Top of Information shown

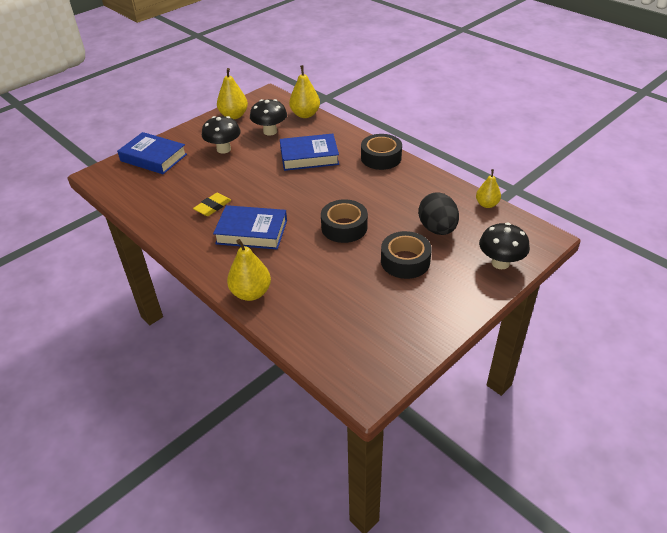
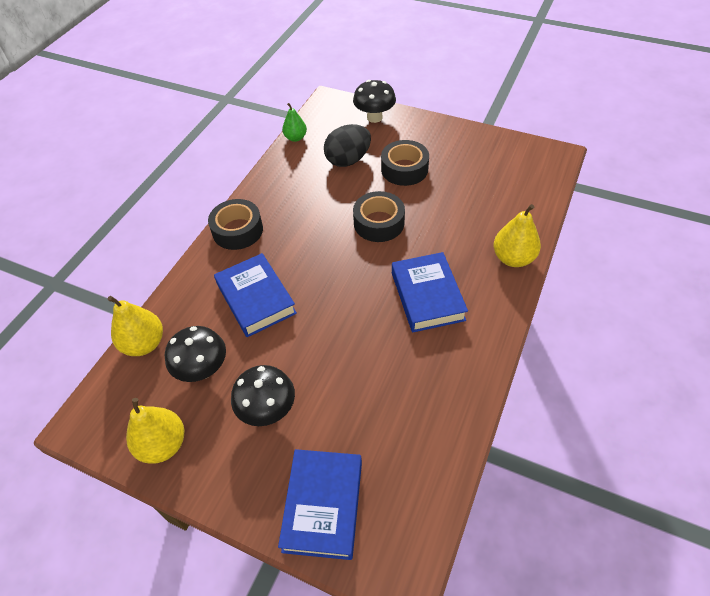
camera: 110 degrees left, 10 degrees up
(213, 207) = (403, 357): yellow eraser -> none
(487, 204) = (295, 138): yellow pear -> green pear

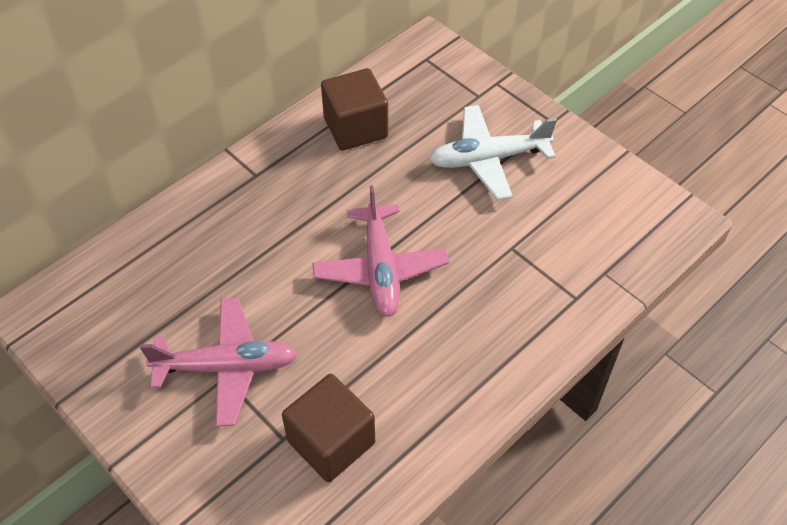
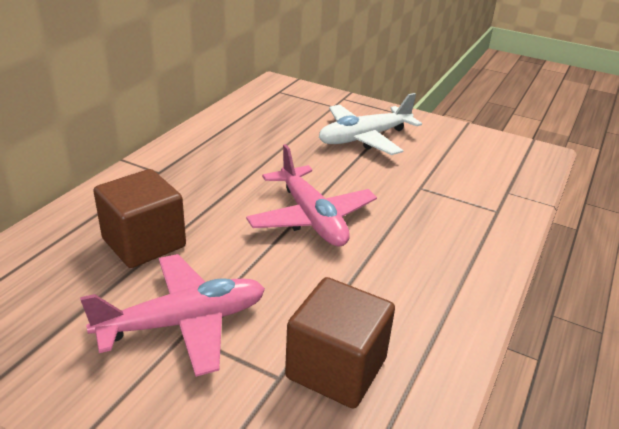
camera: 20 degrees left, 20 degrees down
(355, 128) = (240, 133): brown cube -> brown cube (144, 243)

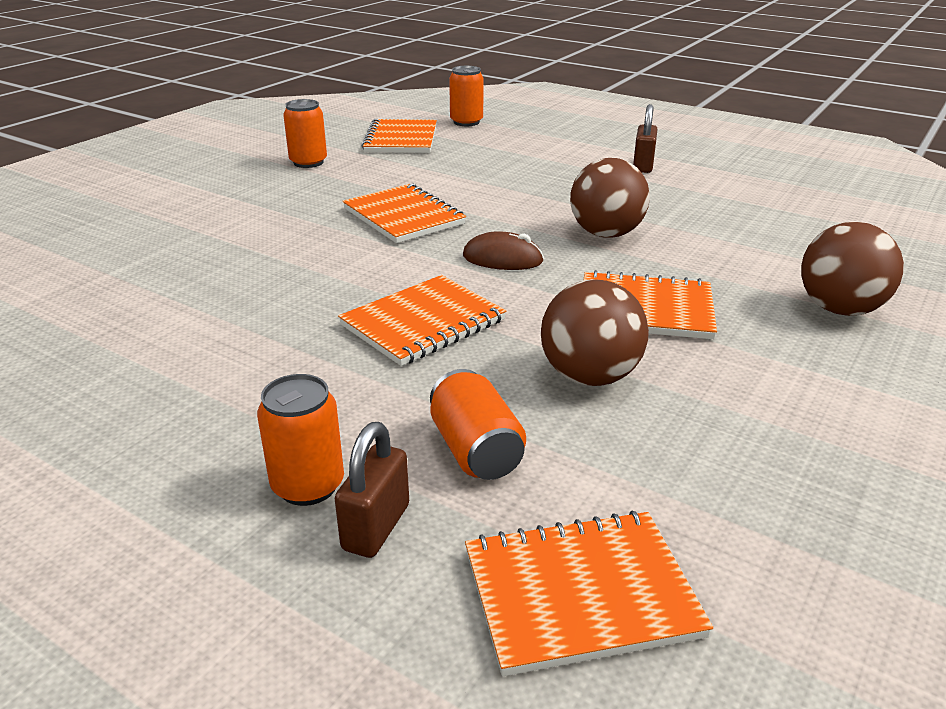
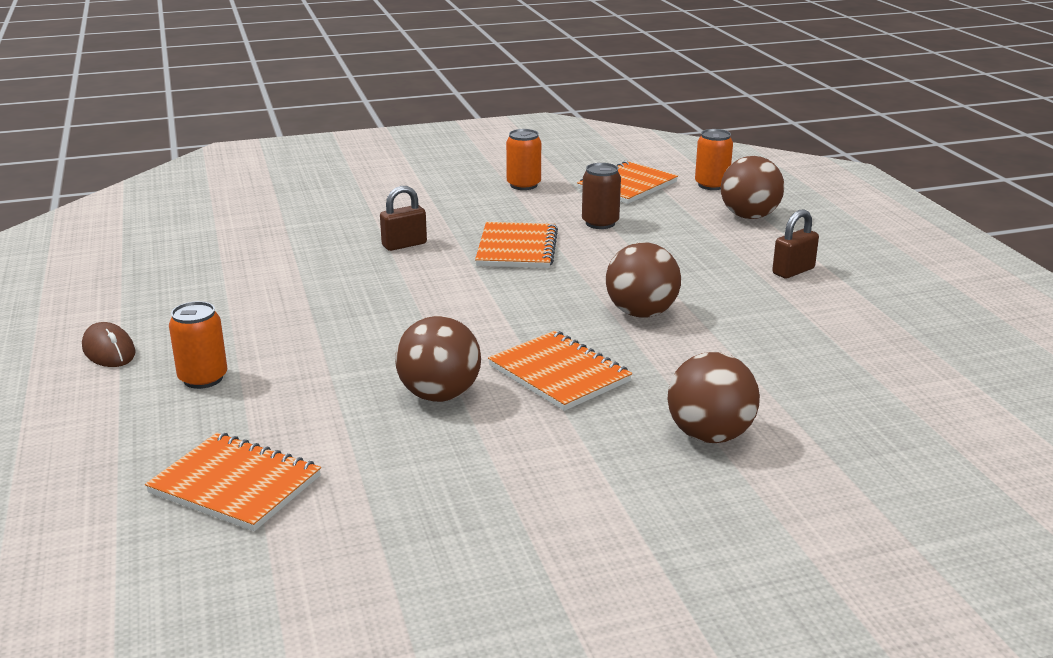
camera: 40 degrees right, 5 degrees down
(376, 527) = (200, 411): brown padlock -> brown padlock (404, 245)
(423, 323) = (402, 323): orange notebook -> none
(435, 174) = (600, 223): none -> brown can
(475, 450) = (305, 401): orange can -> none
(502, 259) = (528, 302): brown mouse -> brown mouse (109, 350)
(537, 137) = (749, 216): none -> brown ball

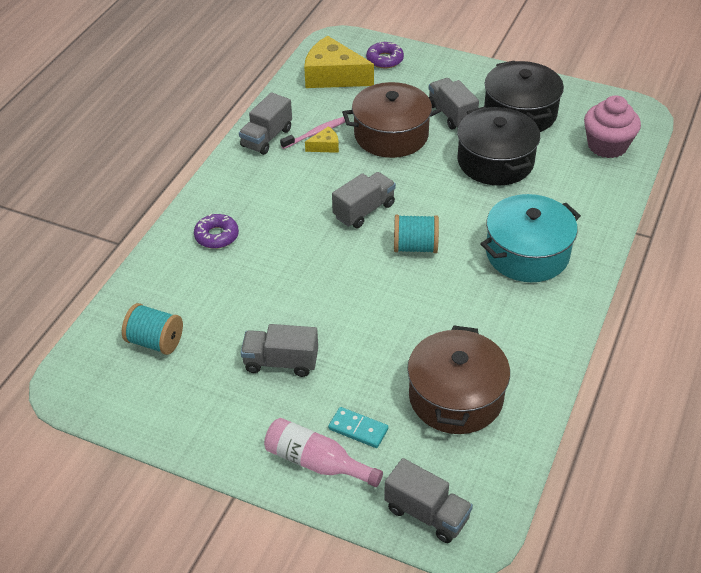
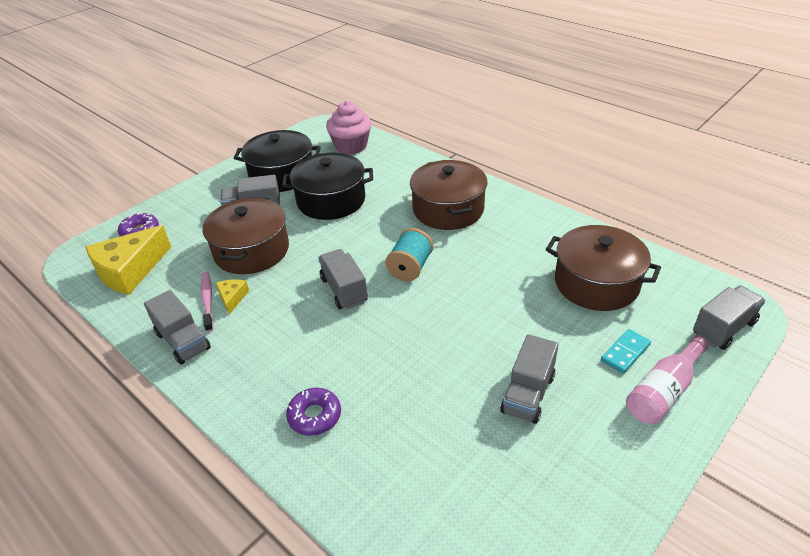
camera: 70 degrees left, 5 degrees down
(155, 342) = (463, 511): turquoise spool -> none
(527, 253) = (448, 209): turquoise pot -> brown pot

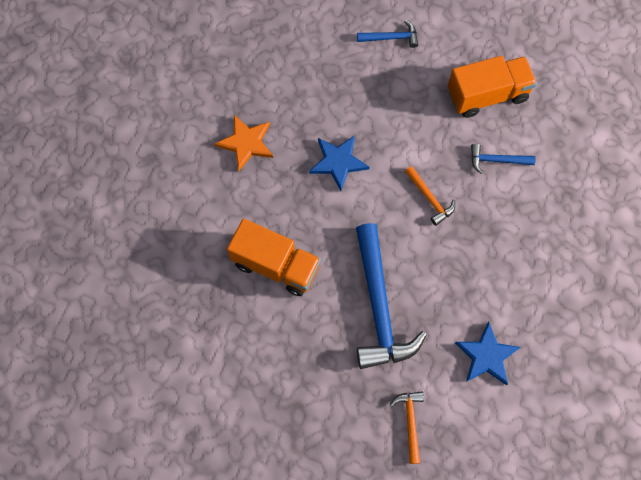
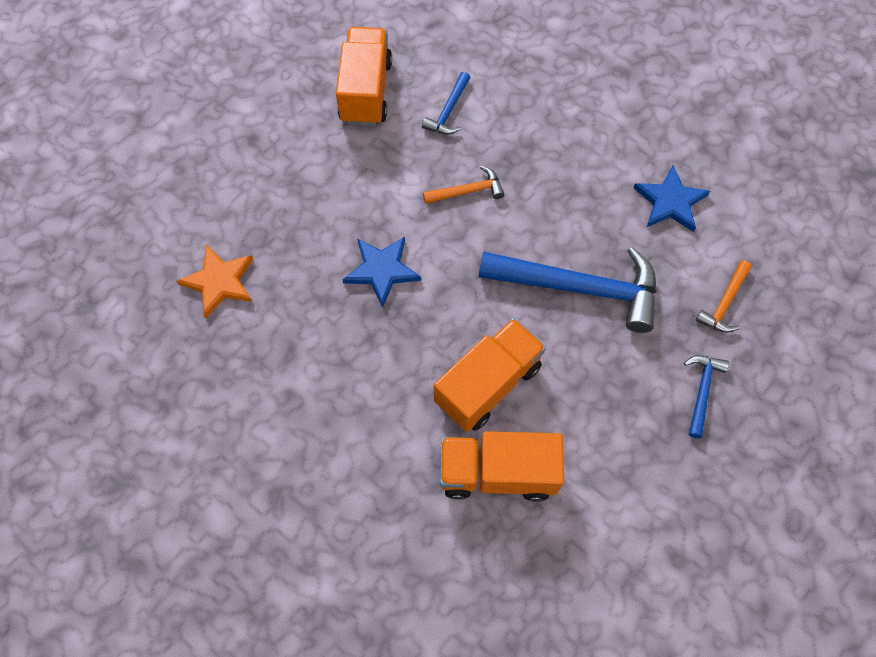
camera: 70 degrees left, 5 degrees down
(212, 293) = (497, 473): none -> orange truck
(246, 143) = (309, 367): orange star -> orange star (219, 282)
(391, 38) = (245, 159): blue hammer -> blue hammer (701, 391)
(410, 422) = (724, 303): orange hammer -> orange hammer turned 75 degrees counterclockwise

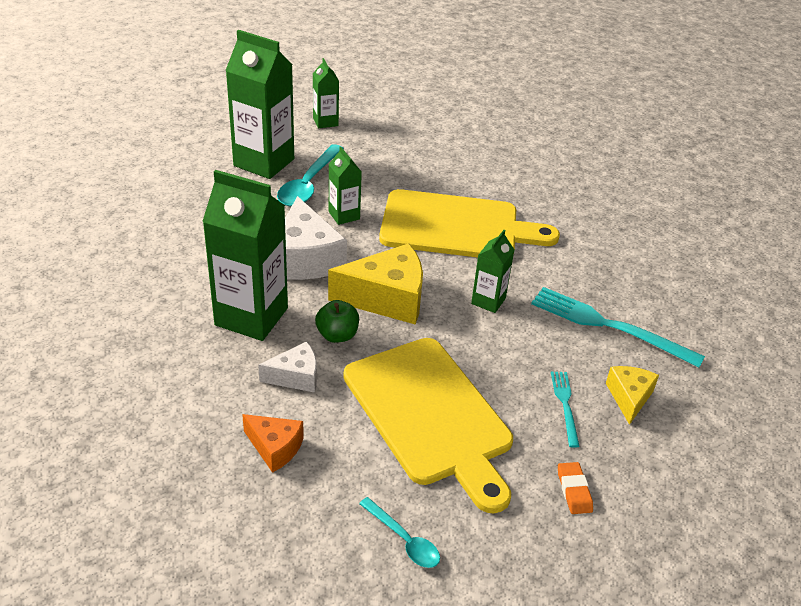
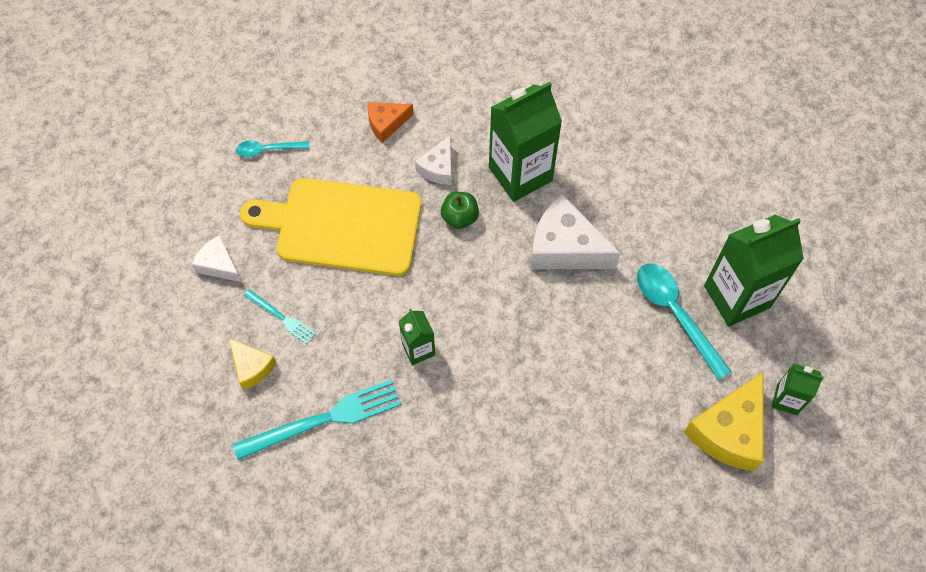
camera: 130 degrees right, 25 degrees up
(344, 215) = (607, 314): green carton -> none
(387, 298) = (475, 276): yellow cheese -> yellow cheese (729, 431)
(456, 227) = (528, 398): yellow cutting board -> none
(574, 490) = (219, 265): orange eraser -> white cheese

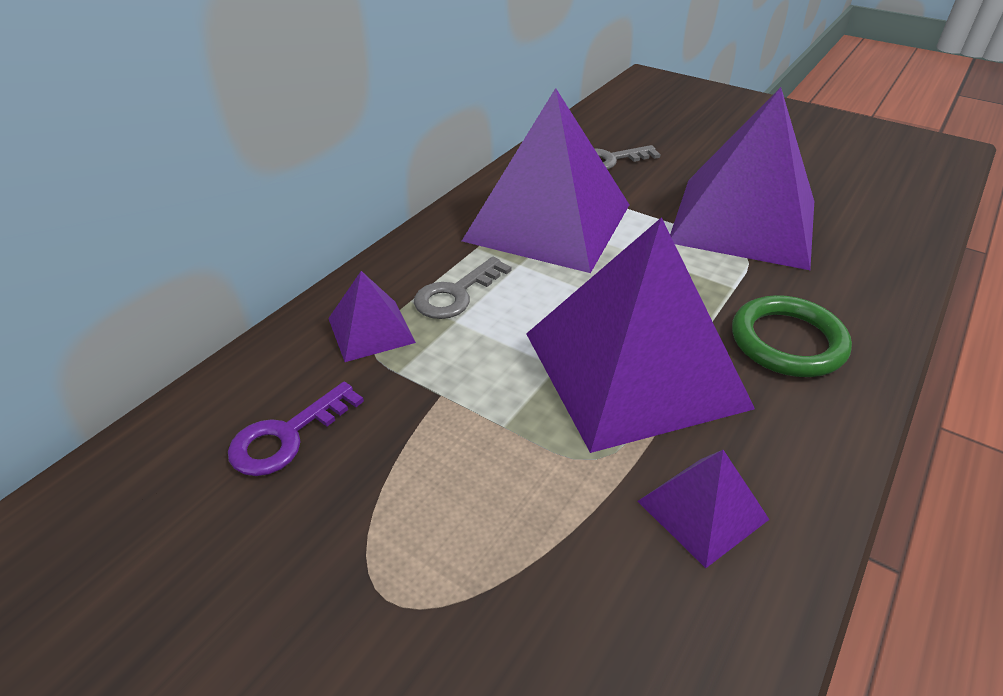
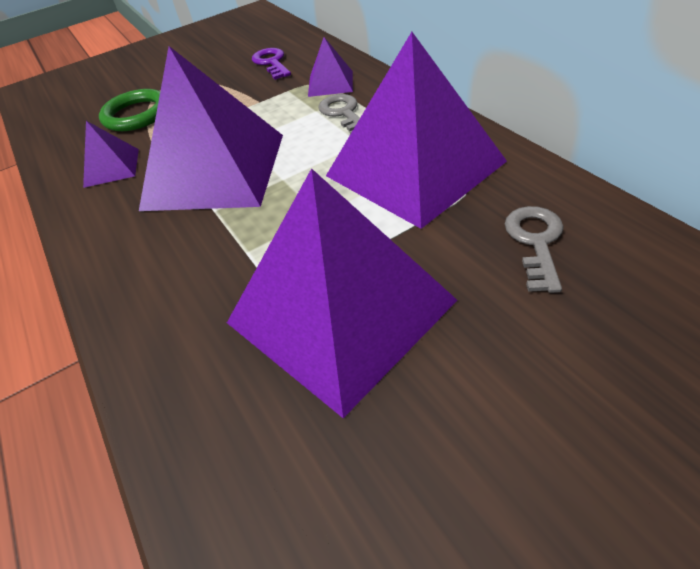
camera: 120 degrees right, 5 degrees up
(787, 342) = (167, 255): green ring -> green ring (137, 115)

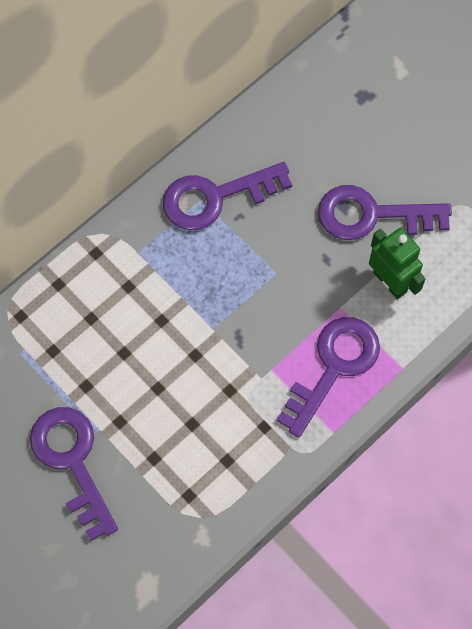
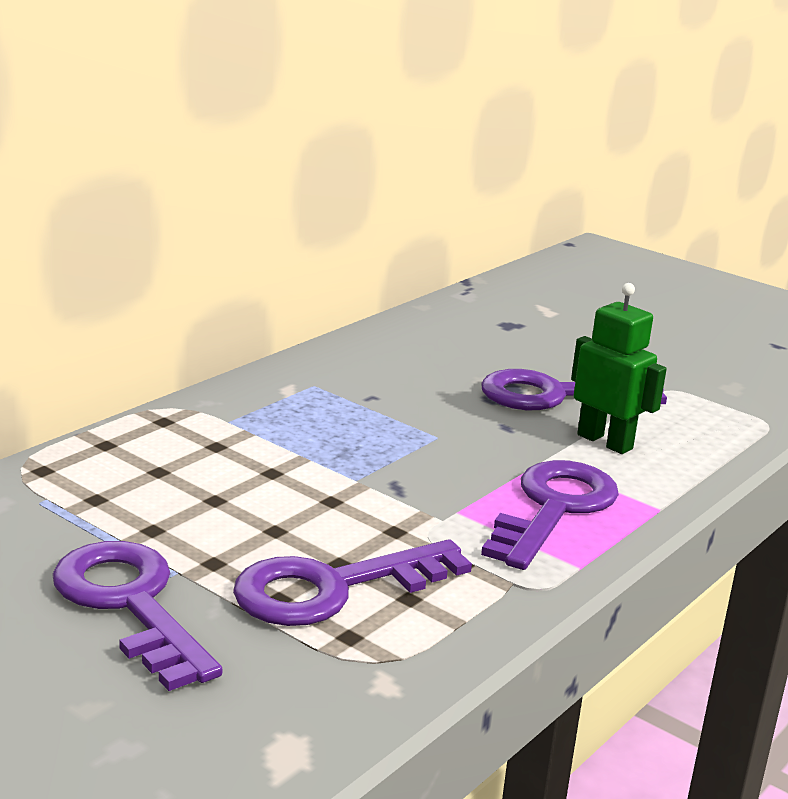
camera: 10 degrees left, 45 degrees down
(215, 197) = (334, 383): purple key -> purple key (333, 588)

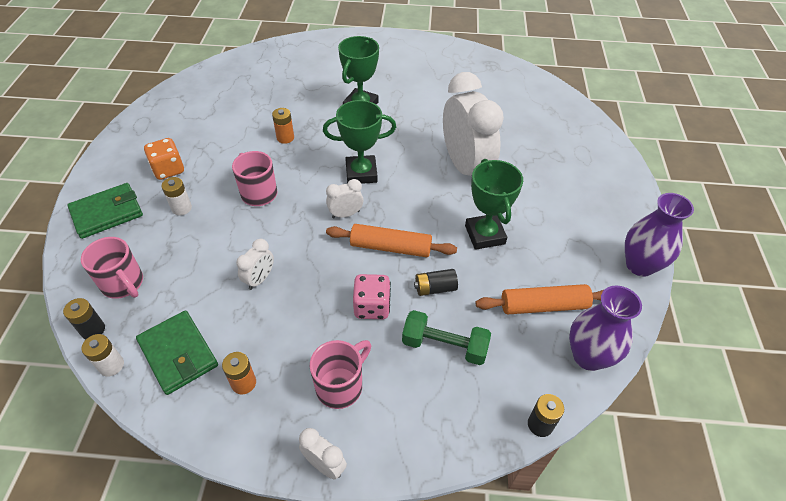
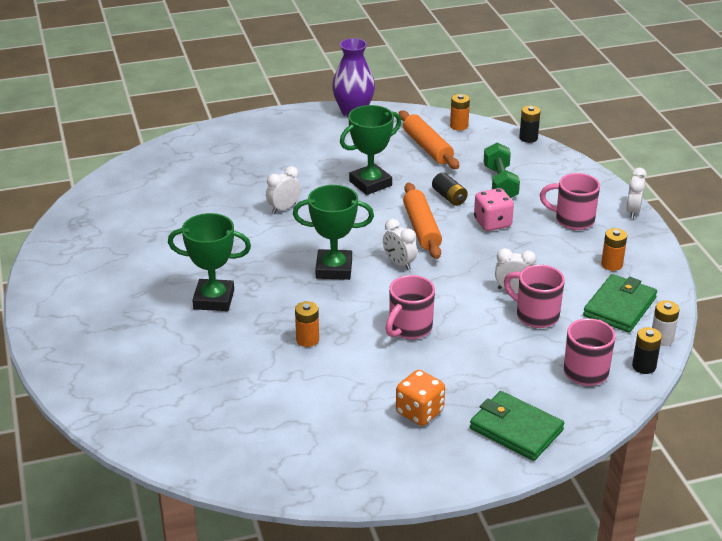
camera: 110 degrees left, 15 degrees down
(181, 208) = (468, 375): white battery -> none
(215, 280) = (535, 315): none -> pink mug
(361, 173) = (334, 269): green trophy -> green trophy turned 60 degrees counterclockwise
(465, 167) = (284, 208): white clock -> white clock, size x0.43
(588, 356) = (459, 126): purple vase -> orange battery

Bottom of Information shown

The lines to repeat run from the line containing "(787, 342) = (167, 255): green" through the end of the listing above, both included; give them exactly and without pictures.

(787, 342) = (167, 255): green ring -> green ring (137, 115)

camera: 10 degrees left, 45 degrees down
(215, 197) = (334, 383): purple key -> purple key (333, 588)

camera: 110 degrees left, 15 degrees down
(181, 208) = (468, 375): white battery -> none
(215, 280) = (535, 315): none -> pink mug
(361, 173) = (334, 269): green trophy -> green trophy turned 60 degrees counterclockwise
(465, 167) = (284, 208): white clock -> white clock, size x0.43
(588, 356) = (459, 126): purple vase -> orange battery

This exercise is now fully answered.